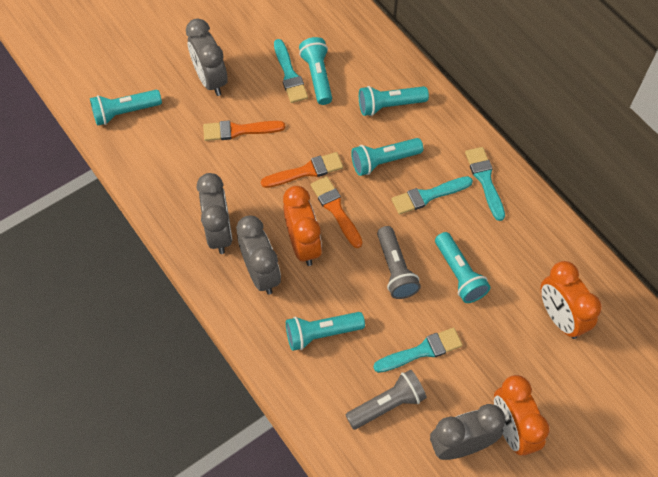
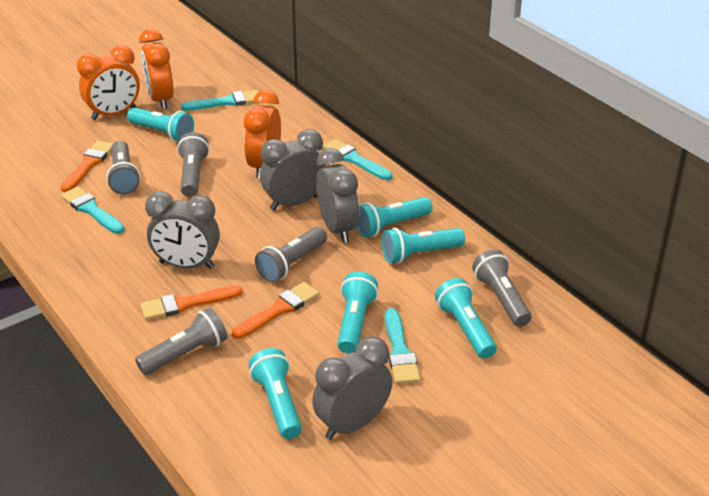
grey flashlight: [346,370,427,429] [377,226,421,299] = 2 -> [106,141,140,194] [135,308,227,375] [177,132,210,197] [255,227,327,282] [472,249,532,327] = 5

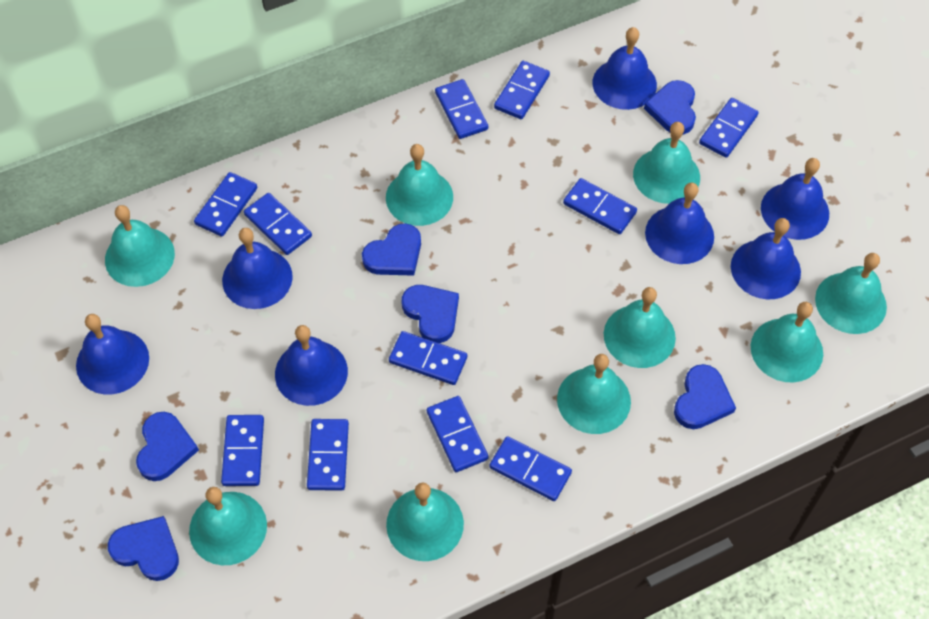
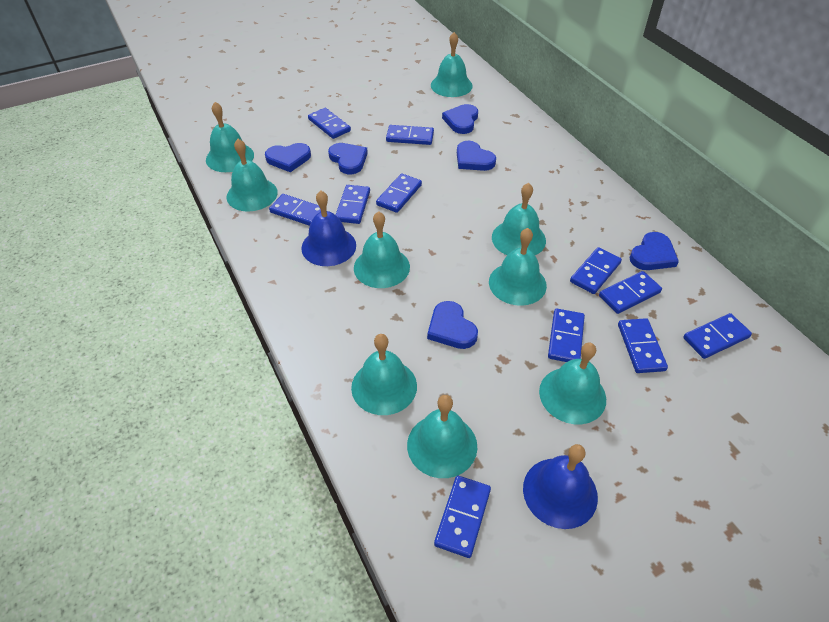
blue bell: [76,314,149,394] [222,228,293,309] [275,325,348,406] [593,27,657,110] [645,182,714,264] [731,218,801,299] [761,158,829,240] = 7 -> [301,191,356,266] [523,444,598,529] = 2

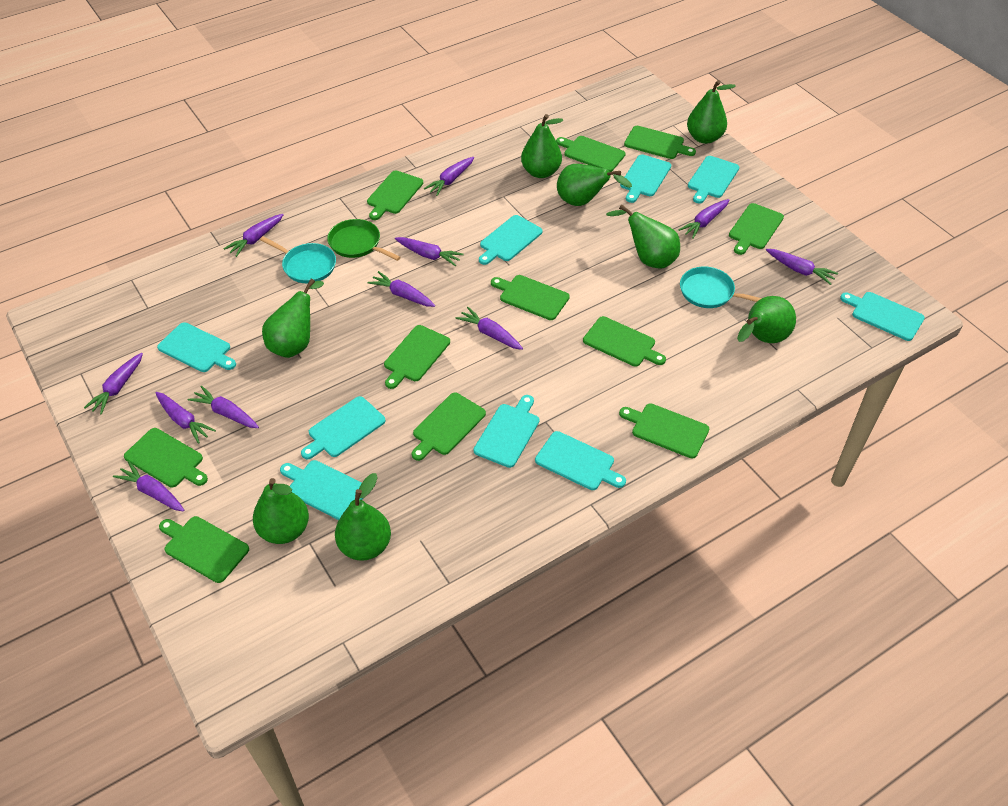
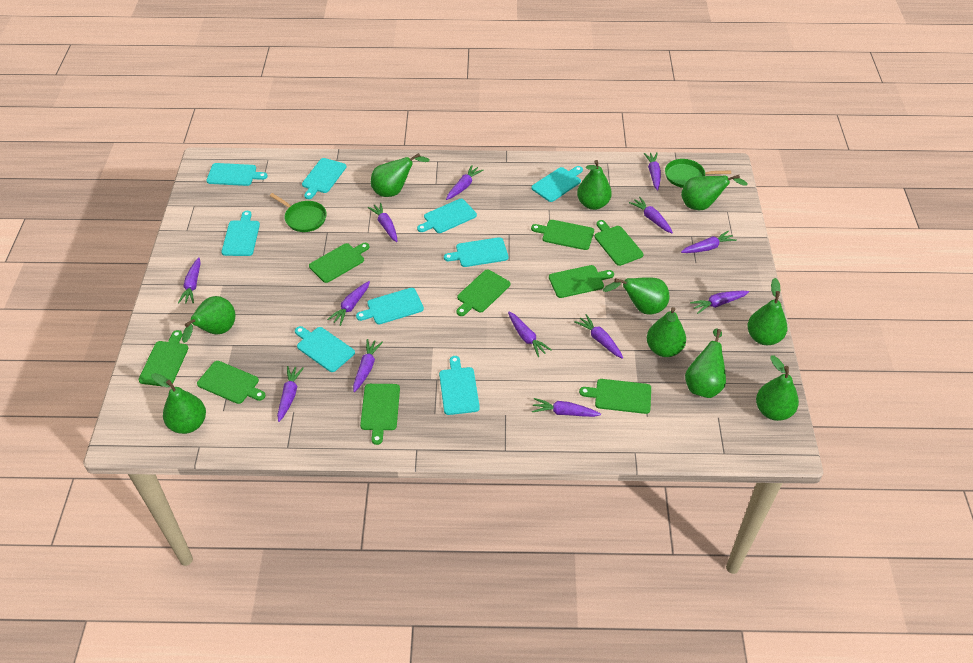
green cutting board: [124,428,208,487] [159,516,249,583] [367,170,423,220] [384,325,450,389] [412,393,486,461] [491,275,570,320] [556,136,626,172] [583,316,666,367] [619,403,709,458] [624,126,696,159] [729,203,784,255] = 11 -> [138,330,188,387] [197,361,266,404] [309,243,370,283] [360,384,400,445] [456,269,510,316] [531,220,594,250] [549,265,614,298] [579,379,651,414] [595,220,643,266] = 9
green pan: [327,219,401,261] = 1 -> [270,193,327,232] [665,159,731,188] = 2
green pear: [253,478,309,544] [262,279,324,358] [335,473,391,561] [521,114,563,178] [557,164,632,206] [606,204,680,268] [687,80,736,144] [737,296,796,343] = 8 -> [152,373,206,434] [182,296,235,343] [371,153,430,197] [577,160,612,210] [603,277,670,315] [647,307,686,357] [681,175,748,210] [685,329,726,398] [747,278,787,345] [756,356,799,421] = 10
purple carrot: [84,353,143,415] [113,461,184,512] [155,392,216,444] [187,386,259,428] [223,214,284,257] [367,271,435,307] [395,237,464,266] [424,157,474,196] [455,307,523,350] [679,199,729,239] [766,249,838,285] = 11 -> [178,257,201,304] [277,366,304,422] [327,281,370,326] [353,339,383,392] [367,203,398,242] [446,165,483,200] [508,312,552,357] [532,398,601,417] [574,314,623,359] [629,197,673,233] [644,153,661,190] [681,230,737,253] [690,290,749,314] = 13
turquoise pan: [260,236,336,283] [680,267,762,308] = 2 -> none = 0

WHAT YOU WILL DO => From the material above, output every line exactly as written, dropping any picture.

ANSWER TO THIS PROBLEM =>
grey flashlight: [346,370,427,429] [377,226,421,299] = 2 -> [106,141,140,194] [135,308,227,375] [177,132,210,197] [255,227,327,282] [472,249,532,327] = 5

blue bell: [76,314,149,394] [222,228,293,309] [275,325,348,406] [593,27,657,110] [645,182,714,264] [731,218,801,299] [761,158,829,240] = 7 -> [301,191,356,266] [523,444,598,529] = 2

green cutting board: [124,428,208,487] [159,516,249,583] [367,170,423,220] [384,325,450,389] [412,393,486,461] [491,275,570,320] [556,136,626,172] [583,316,666,367] [619,403,709,458] [624,126,696,159] [729,203,784,255] = 11 -> [138,330,188,387] [197,361,266,404] [309,243,370,283] [360,384,400,445] [456,269,510,316] [531,220,594,250] [549,265,614,298] [579,379,651,414] [595,220,643,266] = 9
green pan: [327,219,401,261] = 1 -> [270,193,327,232] [665,159,731,188] = 2
green pear: [253,478,309,544] [262,279,324,358] [335,473,391,561] [521,114,563,178] [557,164,632,206] [606,204,680,268] [687,80,736,144] [737,296,796,343] = 8 -> [152,373,206,434] [182,296,235,343] [371,153,430,197] [577,160,612,210] [603,277,670,315] [647,307,686,357] [681,175,748,210] [685,329,726,398] [747,278,787,345] [756,356,799,421] = 10
purple carrot: [84,353,143,415] [113,461,184,512] [155,392,216,444] [187,386,259,428] [223,214,284,257] [367,271,435,307] [395,237,464,266] [424,157,474,196] [455,307,523,350] [679,199,729,239] [766,249,838,285] = 11 -> [178,257,201,304] [277,366,304,422] [327,281,370,326] [353,339,383,392] [367,203,398,242] [446,165,483,200] [508,312,552,357] [532,398,601,417] [574,314,623,359] [629,197,673,233] [644,153,661,190] [681,230,737,253] [690,290,749,314] = 13
turquoise pan: [260,236,336,283] [680,267,762,308] = 2 -> none = 0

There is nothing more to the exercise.